:: TASK TO CARRY OUT ::
Could you repeat all of the entries word for word, minus any pictures?

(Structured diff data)

= Beginning of Section =

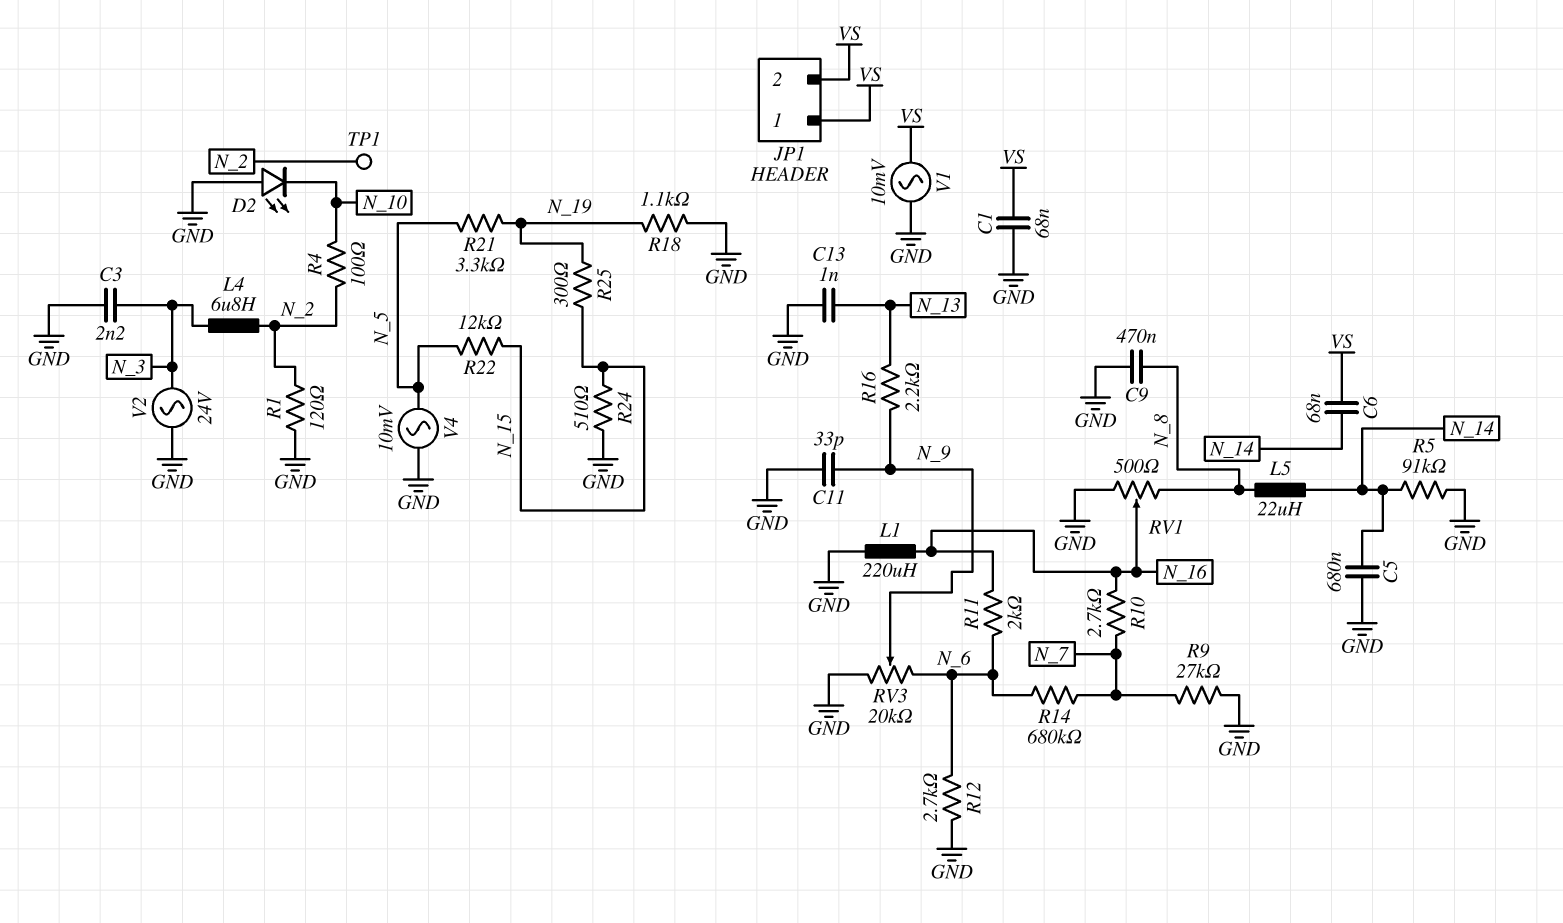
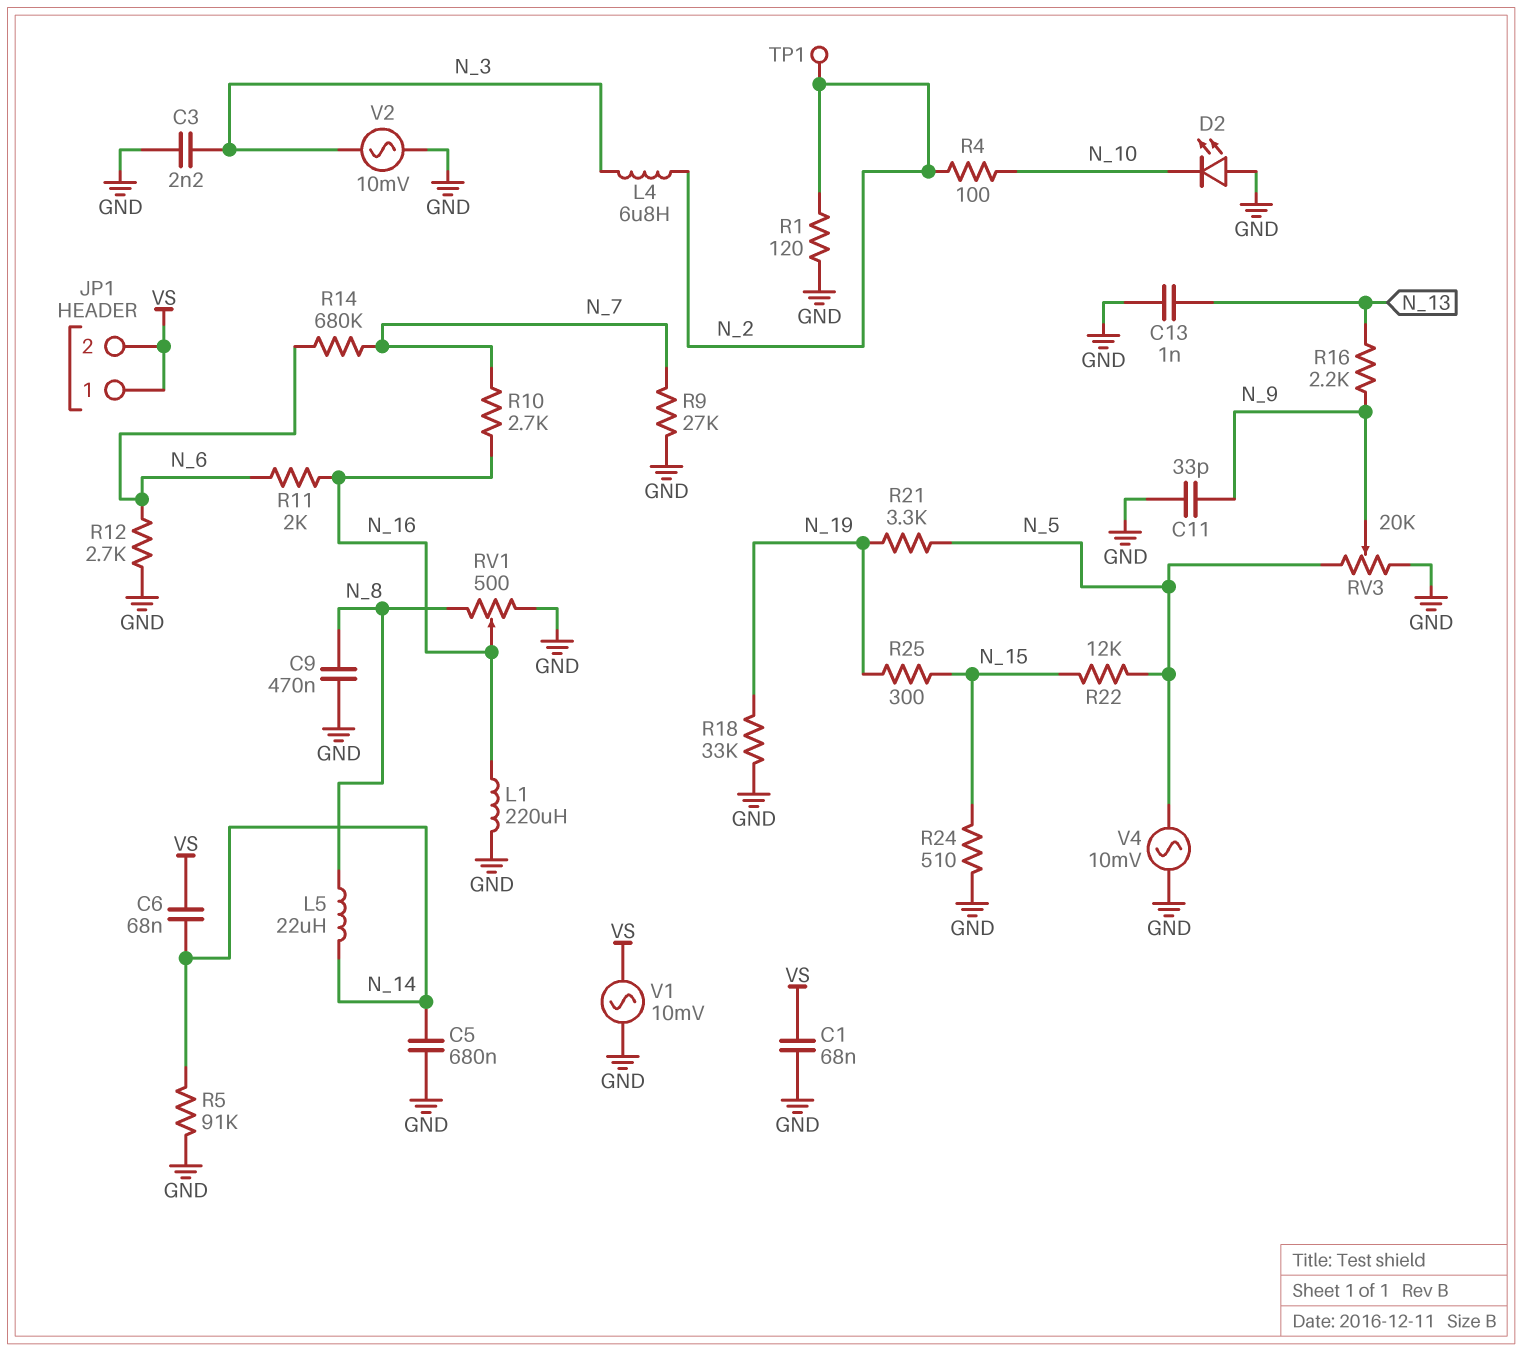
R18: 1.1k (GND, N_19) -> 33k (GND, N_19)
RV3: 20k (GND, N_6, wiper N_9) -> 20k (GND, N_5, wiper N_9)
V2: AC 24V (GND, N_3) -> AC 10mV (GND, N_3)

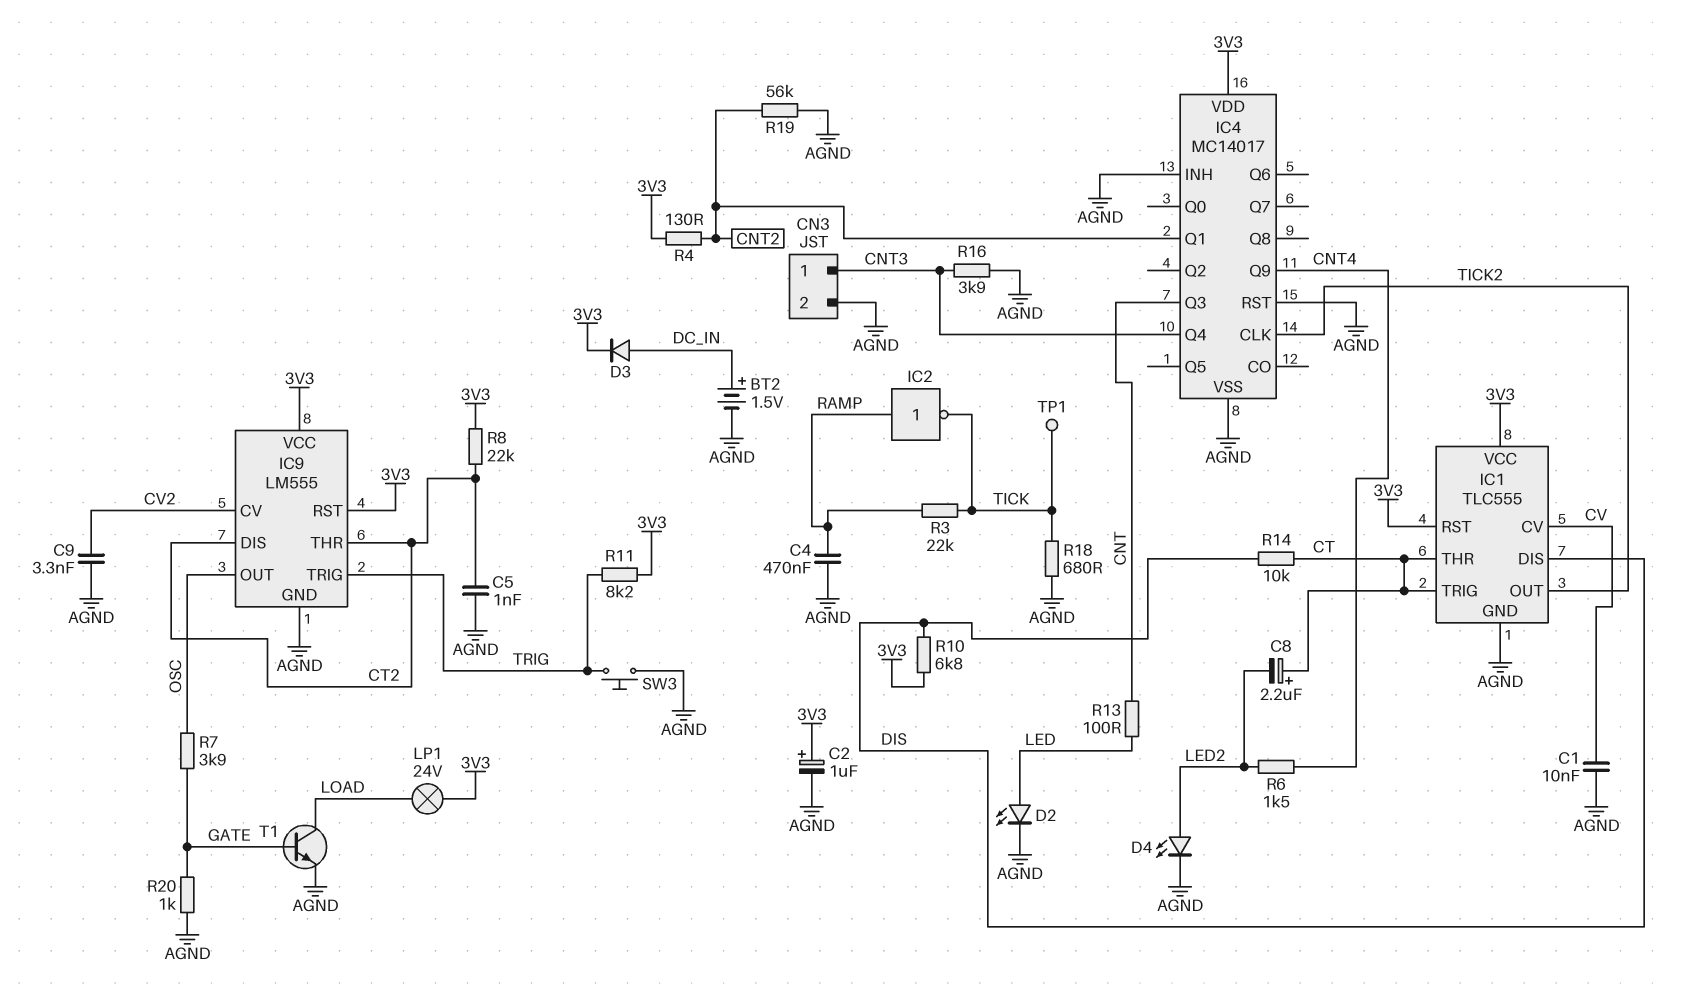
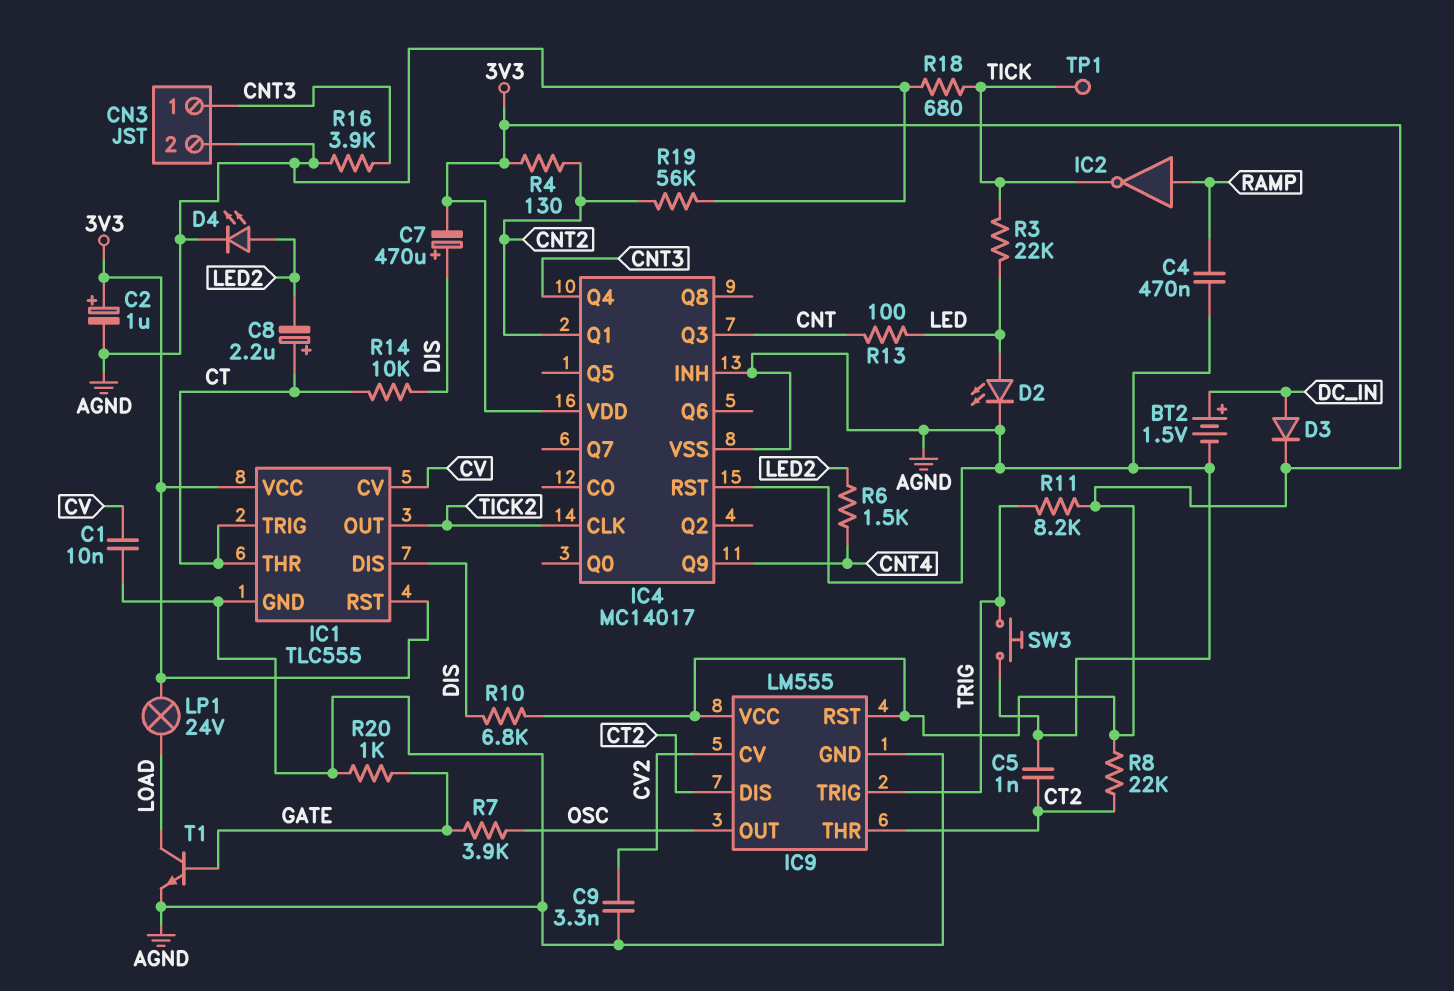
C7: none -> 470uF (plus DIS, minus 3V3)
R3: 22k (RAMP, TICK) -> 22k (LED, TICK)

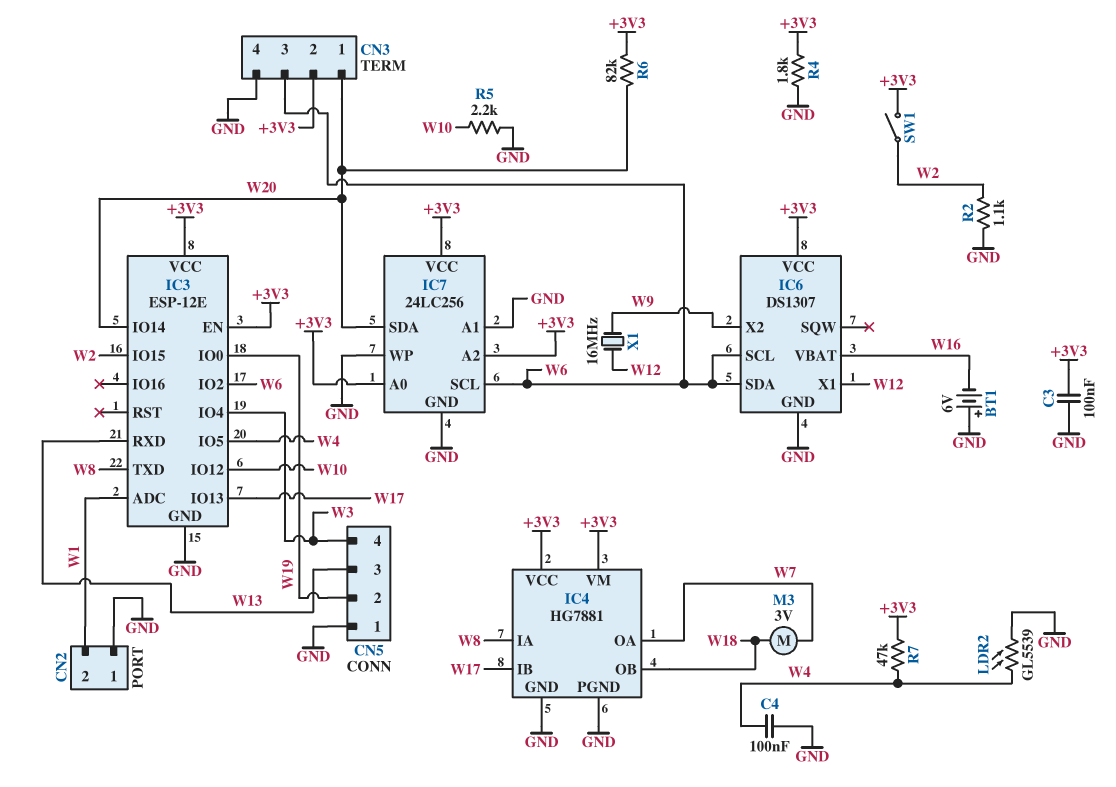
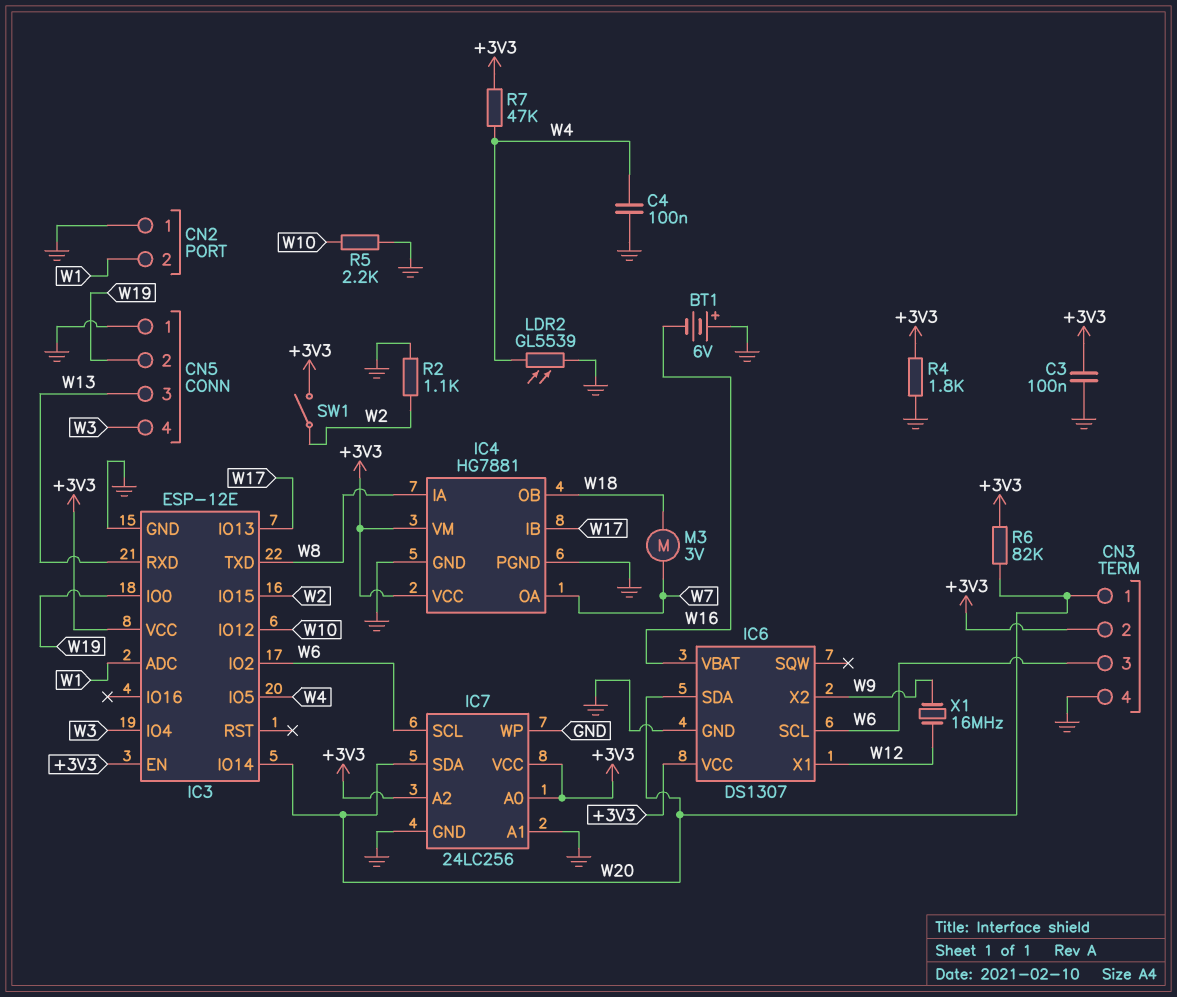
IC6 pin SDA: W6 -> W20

= End of Section =

:: SOLUTION TO THIS PROBLEM ::
R18: 1.1k (GND, N_19) -> 33k (GND, N_19)
RV3: 20k (GND, N_6, wiper N_9) -> 20k (GND, N_5, wiper N_9)
V2: AC 24V (GND, N_3) -> AC 10mV (GND, N_3)

C7: none -> 470uF (plus DIS, minus 3V3)
R3: 22k (RAMP, TICK) -> 22k (LED, TICK)

IC6 pin SDA: W6 -> W20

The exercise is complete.